▸ **WHAT IS BEING ASKED**:
Only the lines with "yellow" in them need to be copied from the listing.

RECORDS TO USE START

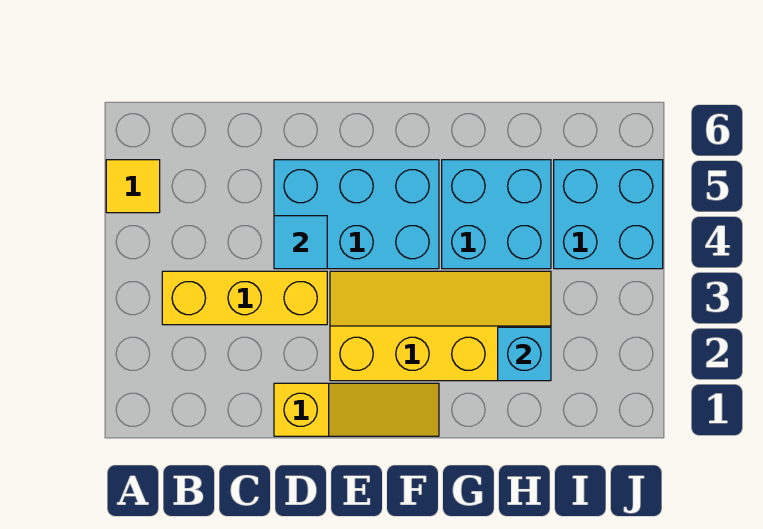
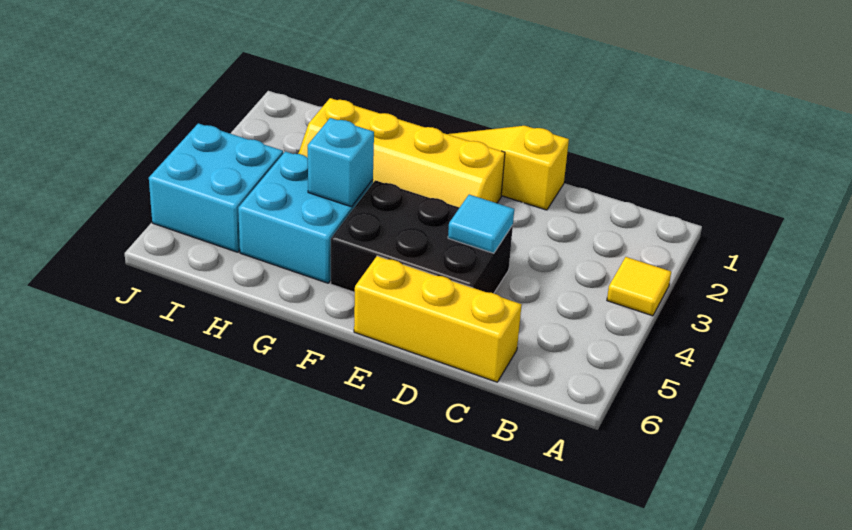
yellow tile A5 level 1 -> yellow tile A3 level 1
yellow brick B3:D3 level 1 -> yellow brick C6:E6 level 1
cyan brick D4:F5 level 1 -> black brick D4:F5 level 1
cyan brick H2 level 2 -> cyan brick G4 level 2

RECORDS TO USE END
RECORDS TO USE START

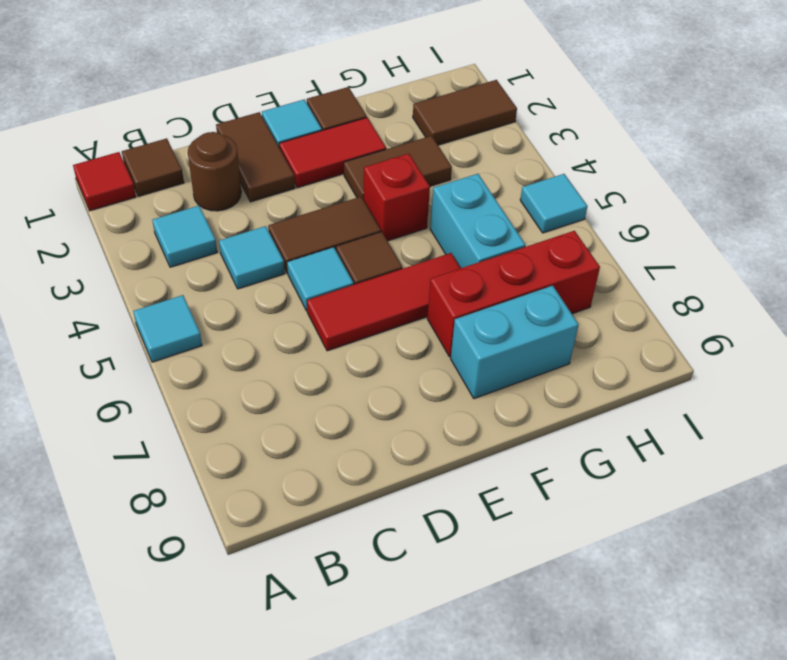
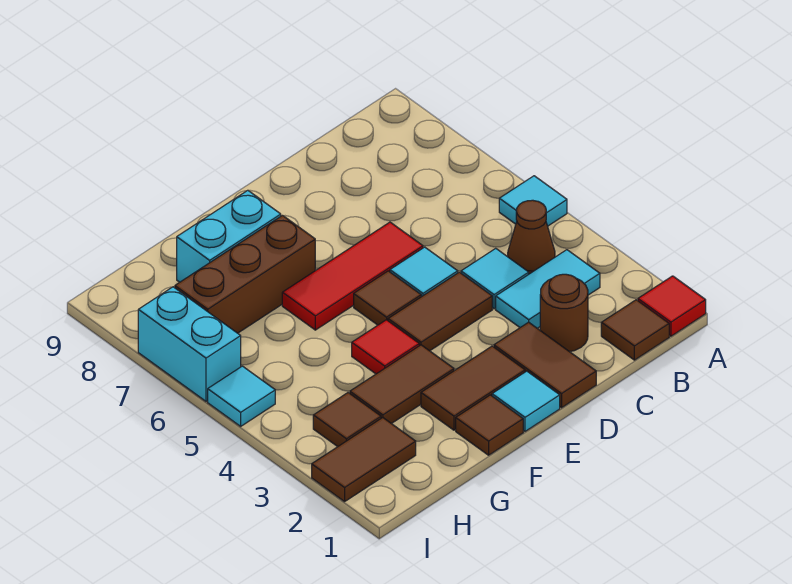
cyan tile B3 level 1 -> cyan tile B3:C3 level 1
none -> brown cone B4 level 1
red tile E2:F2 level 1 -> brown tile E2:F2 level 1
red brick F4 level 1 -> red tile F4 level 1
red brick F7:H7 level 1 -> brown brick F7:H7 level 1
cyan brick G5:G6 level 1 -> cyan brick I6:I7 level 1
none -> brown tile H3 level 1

RECORDS TO USE END
RECORDS TO USE START

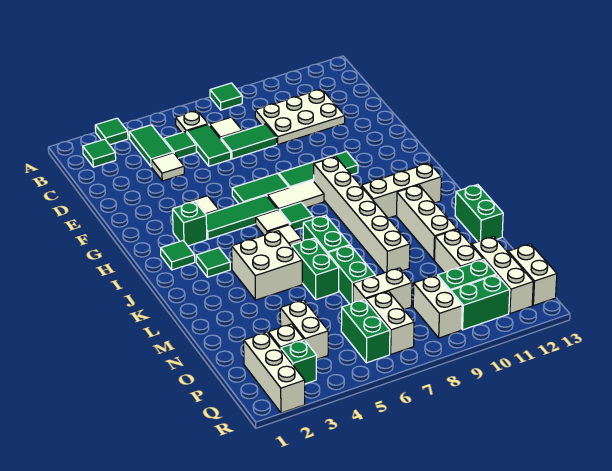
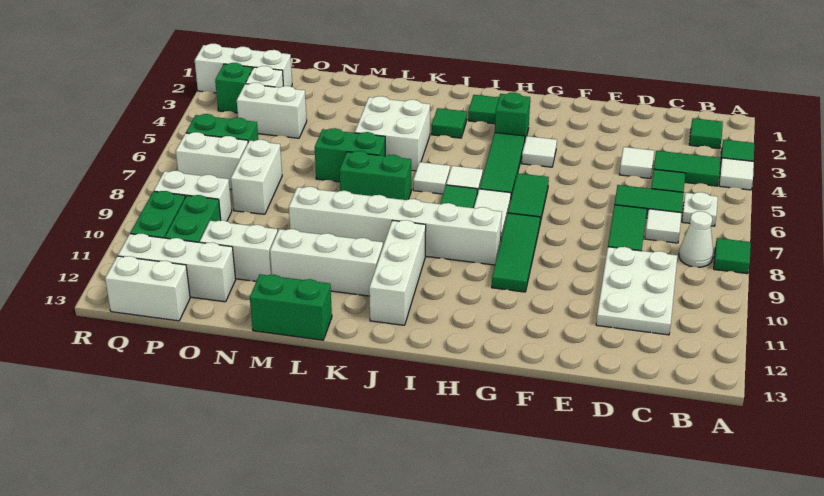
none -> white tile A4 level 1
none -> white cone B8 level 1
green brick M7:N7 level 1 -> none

RECORDS TO USE END

▸ **TASK SOLUTION**:
yellow tile A5 level 1 -> yellow tile A3 level 1
yellow brick B3:D3 level 1 -> yellow brick C6:E6 level 1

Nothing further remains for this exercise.